[TASK PROMPT] Set down the first line below and each line after it, ending with the one that holds "U6: NOT 74LS04". Pictures do not belong in the copy.

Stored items
•••••

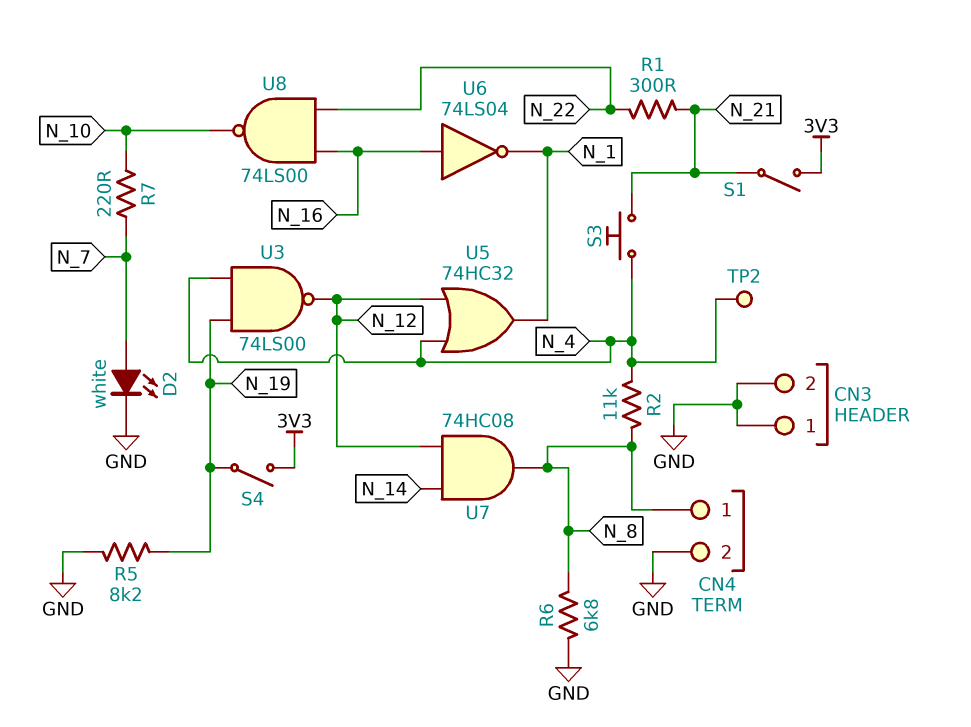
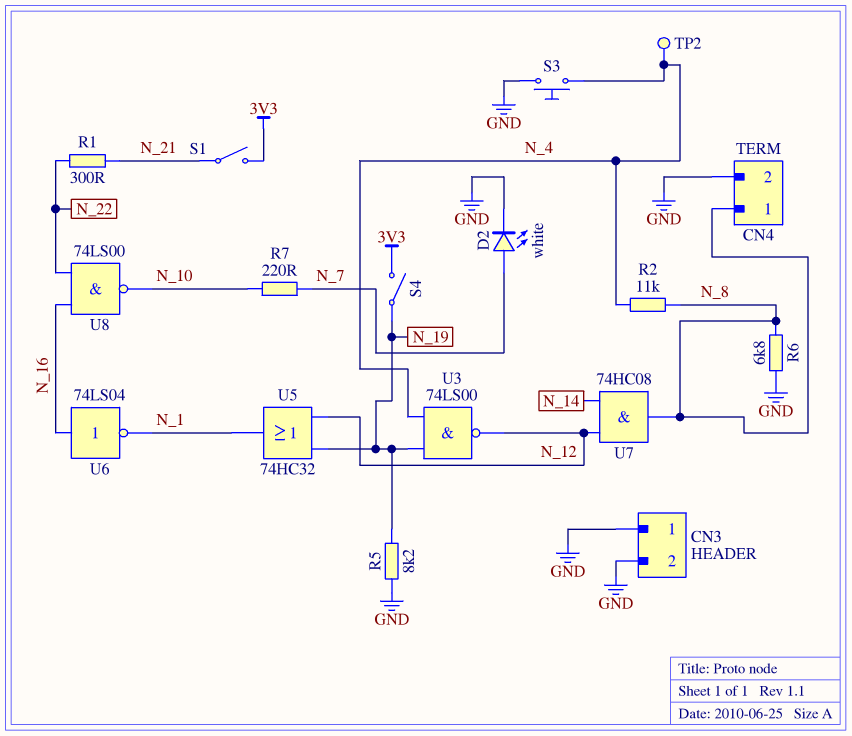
S3: button (N_4, N_21) -> button (GND, N_4)
U5: OR 74HC32 (in N_4, in N_12, out N_1) -> OR 74HC32 (in N_12, in N_19, out N_1)

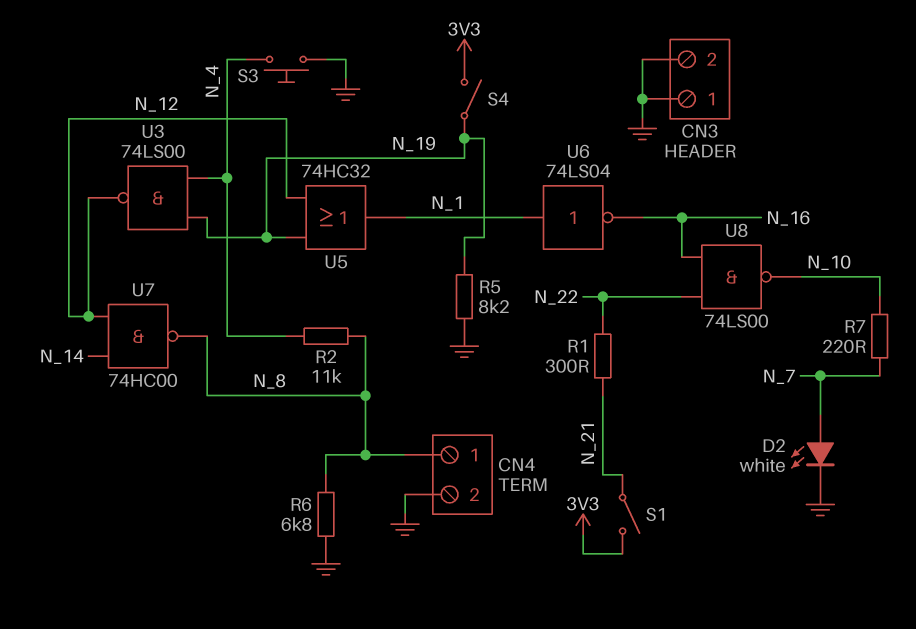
TP2: test point (N_4) -> none
U6: NOT 74LS04 (in N_16, out N_1) -> NOT 74LS04 (in N_1, out N_16)
U7: AND 74HC08 (in N_12, in N_14, out N_8) -> NAND 74HC00 (in N_12, in N_14, out N_8)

•••••

[REPLY]
S3: button (N_4, N_21) -> button (GND, N_4)
U5: OR 74HC32 (in N_4, in N_12, out N_1) -> OR 74HC32 (in N_12, in N_19, out N_1)

TP2: test point (N_4) -> none
U6: NOT 74LS04 (in N_16, out N_1) -> NOT 74LS04 (in N_1, out N_16)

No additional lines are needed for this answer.